#### [PROMPT]
Could you copy every record below exactly, leaving out the pictures?

[Coordinate-based object records]
>>>>>

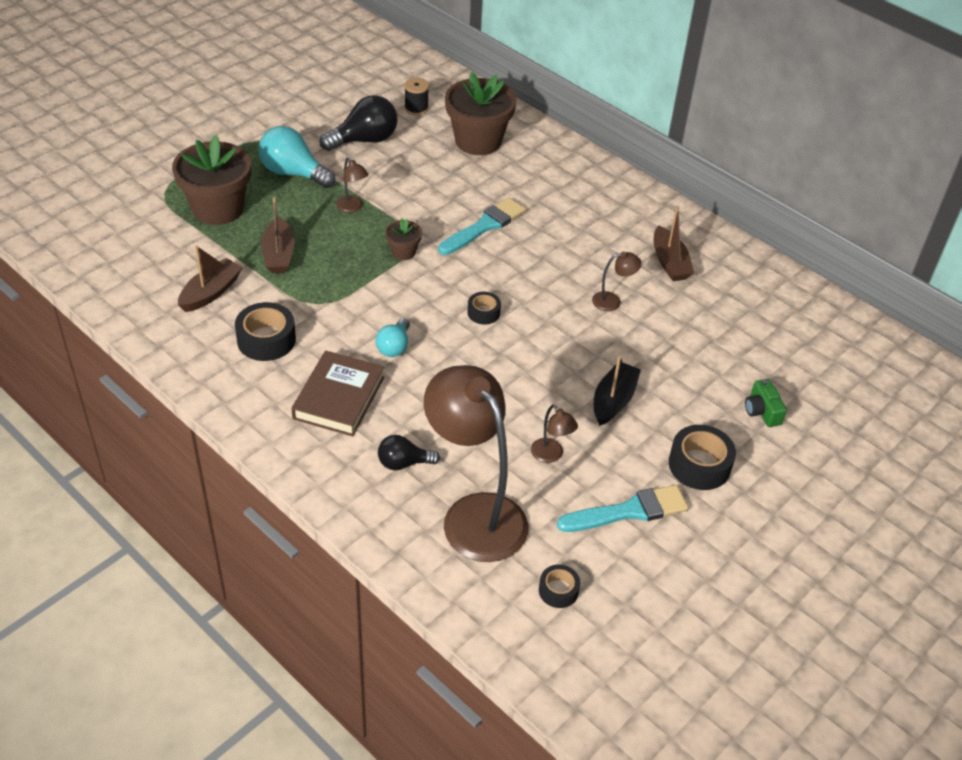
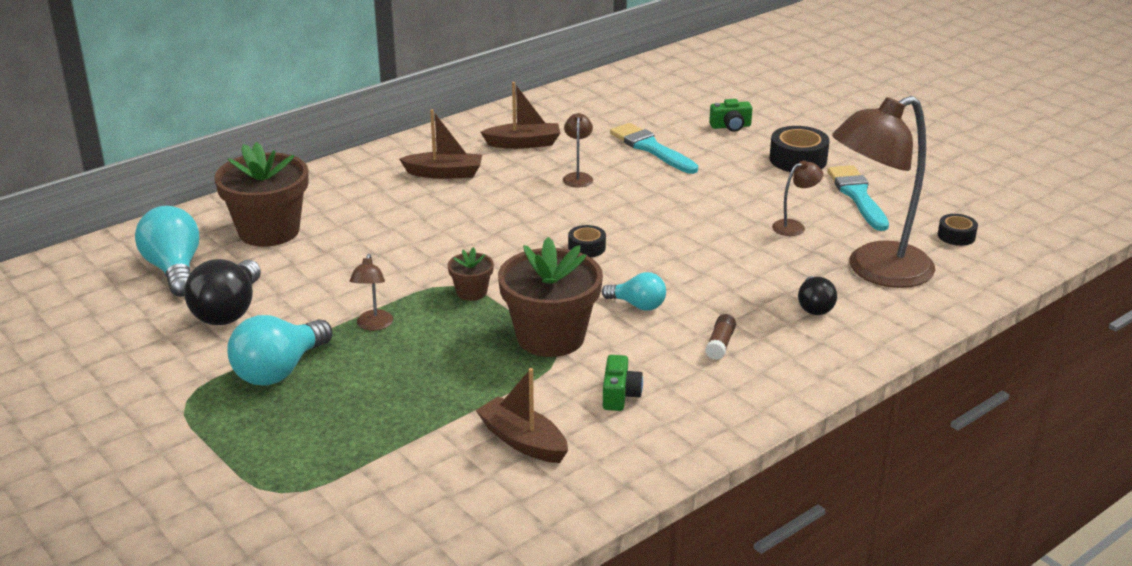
camera: 80 degrees left, 15 degrees down
(218, 208) = (338, 438): brown flower pot -> brown flower pot (550, 337)
(266, 340) = (620, 395): black tape -> green camera
(279, 254) = (455, 384): brown boat -> brown boat (444, 173)
(339, 398) = (720, 344): brown book -> brown glue stick
(352, 208) = (373, 325): brown lamp -> brown lamp turned 120 degrees clockwise
(364, 140) = (228, 311): black light bulb -> black light bulb turned 150 degrees counterclockwise
(416, 108) = (174, 269): black spool -> turquoise light bulb
(484, 226) = (437, 237): turquoise brush -> turquoise brush (651, 148)
(613, 400) = (719, 190): black boat -> none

<<<<<

#### [SOLUTION TO THIS EXERCISE]
camera: 80 degrees left, 15 degrees down
(218, 208) = (338, 438): brown flower pot -> brown flower pot (550, 337)
(266, 340) = (620, 395): black tape -> green camera
(279, 254) = (455, 384): brown boat -> brown boat (444, 173)
(339, 398) = (720, 344): brown book -> brown glue stick
(352, 208) = (373, 325): brown lamp -> brown lamp turned 120 degrees clockwise
(364, 140) = (228, 311): black light bulb -> black light bulb turned 150 degrees counterclockwise
(416, 108) = (174, 269): black spool -> turquoise light bulb
(484, 226) = (437, 237): turquoise brush -> turquoise brush (651, 148)
(613, 400) = (719, 190): black boat -> none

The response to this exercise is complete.